* [DATA SHOWN]:
%%

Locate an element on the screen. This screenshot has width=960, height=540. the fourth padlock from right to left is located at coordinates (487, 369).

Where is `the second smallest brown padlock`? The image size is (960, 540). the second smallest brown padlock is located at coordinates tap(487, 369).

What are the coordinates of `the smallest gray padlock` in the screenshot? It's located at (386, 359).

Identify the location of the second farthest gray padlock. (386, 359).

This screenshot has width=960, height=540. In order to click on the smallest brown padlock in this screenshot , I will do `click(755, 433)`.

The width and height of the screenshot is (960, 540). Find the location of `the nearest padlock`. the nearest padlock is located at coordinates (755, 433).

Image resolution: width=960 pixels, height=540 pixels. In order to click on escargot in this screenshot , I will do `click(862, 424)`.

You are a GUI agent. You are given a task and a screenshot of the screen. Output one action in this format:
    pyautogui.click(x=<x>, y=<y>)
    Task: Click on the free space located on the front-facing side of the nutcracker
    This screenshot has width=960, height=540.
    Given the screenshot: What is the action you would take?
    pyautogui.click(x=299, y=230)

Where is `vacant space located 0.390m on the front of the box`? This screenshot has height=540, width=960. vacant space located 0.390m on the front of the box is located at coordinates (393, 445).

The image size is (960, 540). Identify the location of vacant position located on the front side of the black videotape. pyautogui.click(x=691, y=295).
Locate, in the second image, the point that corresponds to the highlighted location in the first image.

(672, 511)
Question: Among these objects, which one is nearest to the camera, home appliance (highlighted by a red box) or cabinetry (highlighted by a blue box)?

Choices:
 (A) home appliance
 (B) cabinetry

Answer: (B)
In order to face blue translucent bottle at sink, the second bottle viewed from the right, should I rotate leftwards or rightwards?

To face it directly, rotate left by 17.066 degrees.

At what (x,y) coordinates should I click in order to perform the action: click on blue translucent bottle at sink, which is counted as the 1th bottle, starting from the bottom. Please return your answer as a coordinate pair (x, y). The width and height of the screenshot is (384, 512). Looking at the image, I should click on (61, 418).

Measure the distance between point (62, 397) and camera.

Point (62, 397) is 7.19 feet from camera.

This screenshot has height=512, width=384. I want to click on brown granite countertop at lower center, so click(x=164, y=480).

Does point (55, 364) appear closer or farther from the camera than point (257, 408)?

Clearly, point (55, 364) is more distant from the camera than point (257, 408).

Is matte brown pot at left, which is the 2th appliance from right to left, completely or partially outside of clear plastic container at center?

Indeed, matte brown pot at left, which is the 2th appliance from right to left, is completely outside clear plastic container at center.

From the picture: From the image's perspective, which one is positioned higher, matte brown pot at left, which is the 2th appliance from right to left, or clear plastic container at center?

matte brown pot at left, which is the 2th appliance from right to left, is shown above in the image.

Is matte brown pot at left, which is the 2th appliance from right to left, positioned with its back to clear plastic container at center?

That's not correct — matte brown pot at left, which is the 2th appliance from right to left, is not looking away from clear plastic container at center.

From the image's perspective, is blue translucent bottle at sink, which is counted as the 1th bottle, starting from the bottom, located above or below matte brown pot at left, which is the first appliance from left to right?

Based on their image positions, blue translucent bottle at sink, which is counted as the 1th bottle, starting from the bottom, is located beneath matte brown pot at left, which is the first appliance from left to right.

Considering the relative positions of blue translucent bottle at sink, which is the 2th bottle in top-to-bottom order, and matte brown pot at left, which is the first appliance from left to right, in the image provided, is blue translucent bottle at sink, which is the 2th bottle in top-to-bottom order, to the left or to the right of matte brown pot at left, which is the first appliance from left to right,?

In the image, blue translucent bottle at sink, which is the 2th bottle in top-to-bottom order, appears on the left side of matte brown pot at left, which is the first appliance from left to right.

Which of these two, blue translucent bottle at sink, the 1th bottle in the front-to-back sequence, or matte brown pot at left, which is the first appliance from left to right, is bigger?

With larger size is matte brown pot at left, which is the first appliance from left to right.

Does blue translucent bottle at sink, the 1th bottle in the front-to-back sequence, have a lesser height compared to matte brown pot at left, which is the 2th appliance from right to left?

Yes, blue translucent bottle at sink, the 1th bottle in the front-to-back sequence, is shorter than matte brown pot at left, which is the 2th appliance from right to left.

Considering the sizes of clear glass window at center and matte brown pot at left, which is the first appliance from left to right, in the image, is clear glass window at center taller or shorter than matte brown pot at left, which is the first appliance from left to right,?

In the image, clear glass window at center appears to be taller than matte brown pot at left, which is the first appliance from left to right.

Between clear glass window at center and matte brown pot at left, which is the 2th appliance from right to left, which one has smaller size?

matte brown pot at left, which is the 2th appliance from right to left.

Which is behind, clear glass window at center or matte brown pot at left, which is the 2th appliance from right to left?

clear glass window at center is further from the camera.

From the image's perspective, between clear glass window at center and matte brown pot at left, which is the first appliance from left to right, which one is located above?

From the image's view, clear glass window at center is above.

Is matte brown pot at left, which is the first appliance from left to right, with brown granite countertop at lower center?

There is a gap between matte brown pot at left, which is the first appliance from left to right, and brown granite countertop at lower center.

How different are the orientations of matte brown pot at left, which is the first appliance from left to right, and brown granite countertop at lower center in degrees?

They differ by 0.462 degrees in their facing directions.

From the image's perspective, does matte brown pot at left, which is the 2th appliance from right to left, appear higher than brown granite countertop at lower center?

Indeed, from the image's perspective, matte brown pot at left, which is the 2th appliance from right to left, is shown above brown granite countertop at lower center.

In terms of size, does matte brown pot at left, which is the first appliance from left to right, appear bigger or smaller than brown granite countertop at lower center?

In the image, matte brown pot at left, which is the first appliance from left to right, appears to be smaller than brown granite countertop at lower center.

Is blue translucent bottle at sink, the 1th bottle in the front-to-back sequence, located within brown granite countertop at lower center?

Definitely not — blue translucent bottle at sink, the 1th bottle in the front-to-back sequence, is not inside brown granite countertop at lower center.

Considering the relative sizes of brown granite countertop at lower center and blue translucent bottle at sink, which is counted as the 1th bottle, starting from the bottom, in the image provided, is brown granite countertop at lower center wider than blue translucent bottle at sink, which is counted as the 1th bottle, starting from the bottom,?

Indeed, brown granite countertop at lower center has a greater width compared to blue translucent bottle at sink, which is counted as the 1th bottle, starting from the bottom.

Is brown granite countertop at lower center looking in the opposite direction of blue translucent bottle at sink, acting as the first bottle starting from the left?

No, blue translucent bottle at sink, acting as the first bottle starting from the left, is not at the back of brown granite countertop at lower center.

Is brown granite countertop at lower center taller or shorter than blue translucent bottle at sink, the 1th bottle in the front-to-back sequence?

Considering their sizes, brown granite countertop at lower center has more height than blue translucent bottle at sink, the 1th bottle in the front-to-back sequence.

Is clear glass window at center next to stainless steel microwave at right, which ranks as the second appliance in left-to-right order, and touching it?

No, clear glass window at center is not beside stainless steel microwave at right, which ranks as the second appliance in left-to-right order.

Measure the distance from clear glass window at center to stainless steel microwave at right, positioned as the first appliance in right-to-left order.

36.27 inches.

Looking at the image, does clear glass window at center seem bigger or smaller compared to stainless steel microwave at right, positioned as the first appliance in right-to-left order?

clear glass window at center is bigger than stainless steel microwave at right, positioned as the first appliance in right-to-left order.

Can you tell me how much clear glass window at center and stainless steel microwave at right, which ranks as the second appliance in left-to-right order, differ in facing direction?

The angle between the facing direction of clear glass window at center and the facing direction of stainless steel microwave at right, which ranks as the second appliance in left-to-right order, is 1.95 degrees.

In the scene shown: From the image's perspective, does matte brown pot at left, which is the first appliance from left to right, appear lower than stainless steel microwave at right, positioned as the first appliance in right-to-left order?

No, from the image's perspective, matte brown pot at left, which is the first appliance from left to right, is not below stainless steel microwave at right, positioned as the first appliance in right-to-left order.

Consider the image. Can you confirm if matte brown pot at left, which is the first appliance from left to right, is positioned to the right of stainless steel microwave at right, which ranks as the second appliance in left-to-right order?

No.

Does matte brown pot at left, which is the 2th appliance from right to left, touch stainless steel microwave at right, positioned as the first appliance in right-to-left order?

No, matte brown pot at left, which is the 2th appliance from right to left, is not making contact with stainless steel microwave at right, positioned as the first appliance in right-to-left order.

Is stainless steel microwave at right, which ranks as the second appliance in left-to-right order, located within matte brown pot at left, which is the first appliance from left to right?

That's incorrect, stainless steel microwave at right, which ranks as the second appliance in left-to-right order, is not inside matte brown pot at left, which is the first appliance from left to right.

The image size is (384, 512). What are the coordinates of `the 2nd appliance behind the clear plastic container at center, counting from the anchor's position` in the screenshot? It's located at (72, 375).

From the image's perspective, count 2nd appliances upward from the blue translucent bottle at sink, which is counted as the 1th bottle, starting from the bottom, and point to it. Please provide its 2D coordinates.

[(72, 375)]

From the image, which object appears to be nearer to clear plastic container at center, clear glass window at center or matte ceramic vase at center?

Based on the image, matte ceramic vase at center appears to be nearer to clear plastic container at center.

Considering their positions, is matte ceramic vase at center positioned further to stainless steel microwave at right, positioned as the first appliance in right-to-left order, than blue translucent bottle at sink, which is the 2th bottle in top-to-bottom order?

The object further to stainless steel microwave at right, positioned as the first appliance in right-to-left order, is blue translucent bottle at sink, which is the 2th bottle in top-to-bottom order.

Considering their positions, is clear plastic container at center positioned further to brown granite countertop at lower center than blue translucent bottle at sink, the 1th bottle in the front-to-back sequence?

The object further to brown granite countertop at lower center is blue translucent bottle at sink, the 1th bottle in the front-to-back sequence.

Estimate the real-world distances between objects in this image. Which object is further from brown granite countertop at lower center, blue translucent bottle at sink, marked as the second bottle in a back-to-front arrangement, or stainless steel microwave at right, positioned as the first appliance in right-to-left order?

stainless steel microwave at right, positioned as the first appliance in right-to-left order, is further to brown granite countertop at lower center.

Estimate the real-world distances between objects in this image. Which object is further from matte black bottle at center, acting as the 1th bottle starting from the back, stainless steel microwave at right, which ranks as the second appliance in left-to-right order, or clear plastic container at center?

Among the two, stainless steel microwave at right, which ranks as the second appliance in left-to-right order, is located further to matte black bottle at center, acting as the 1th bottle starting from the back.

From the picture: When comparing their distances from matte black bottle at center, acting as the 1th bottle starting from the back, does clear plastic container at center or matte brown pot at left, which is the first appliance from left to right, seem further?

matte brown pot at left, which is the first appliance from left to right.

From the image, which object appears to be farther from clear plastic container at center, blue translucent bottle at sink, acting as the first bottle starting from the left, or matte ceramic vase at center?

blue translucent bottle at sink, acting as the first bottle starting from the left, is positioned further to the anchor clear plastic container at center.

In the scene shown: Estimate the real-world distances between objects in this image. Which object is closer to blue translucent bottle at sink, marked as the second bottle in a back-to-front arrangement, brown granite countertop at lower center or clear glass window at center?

%%

* [GIVEN REQUEST]: Convert the records from the line containing "Answer: (B)" through the line containing "That's not correct" into a Markdown table with columns "Row" and "Line", numbering each line and omitting blank lines.

* [EXERCISE OUTPUT]:
| Row | Line |
|---|---|
| 1 | Answer: (B) |
| 2 | In order to face blue translucent bottle at sink, the second bottle viewed from the right, should I rotate leftwards or rightwards? |
| 3 | To face it directly, rotate left by 17.066 degrees. |
| 4 | At what (x,y) coordinates should I click in order to perform the action: click on blue translucent bottle at sink, which is counted as the 1th bottle, starting from the bottom. Please return your answer as a coordinate pair (x, y). The width and height of the screenshot is (384, 512). Looking at the image, I should click on (61, 418). |
| 5 | Measure the distance between point (62, 397) and camera. |
| 6 | Point (62, 397) is 7.19 feet from camera. |
| 7 | This screenshot has height=512, width=384. I want to click on brown granite countertop at lower center, so click(x=164, y=480). |
| 8 | Does point (55, 364) appear closer or farther from the camera than point (257, 408)? |
| 9 | Clearly, point (55, 364) is more distant from the camera than point (257, 408). |
| 10 | Is matte brown pot at left, which is the 2th appliance from right to left, completely or partially outside of clear plastic container at center? |
| 11 | Indeed, matte brown pot at left, which is the 2th appliance from right to left, is completely outside clear plastic container at center. |
| 12 | From the picture: From the image's perspective, which one is positioned higher, matte brown pot at left, which is the 2th appliance from right to left, or clear plastic container at center? |
| 13 | matte brown pot at left, which is the 2th appliance from right to left, is shown above in the image. |
| 14 | Is matte brown pot at left, which is the 2th appliance from right to left, positioned with its back to clear plastic container at center? |
| 15 | That's not correct — matte brown pot at left, which is the 2th appliance from right to left, is not looking away from clear plastic container at center. |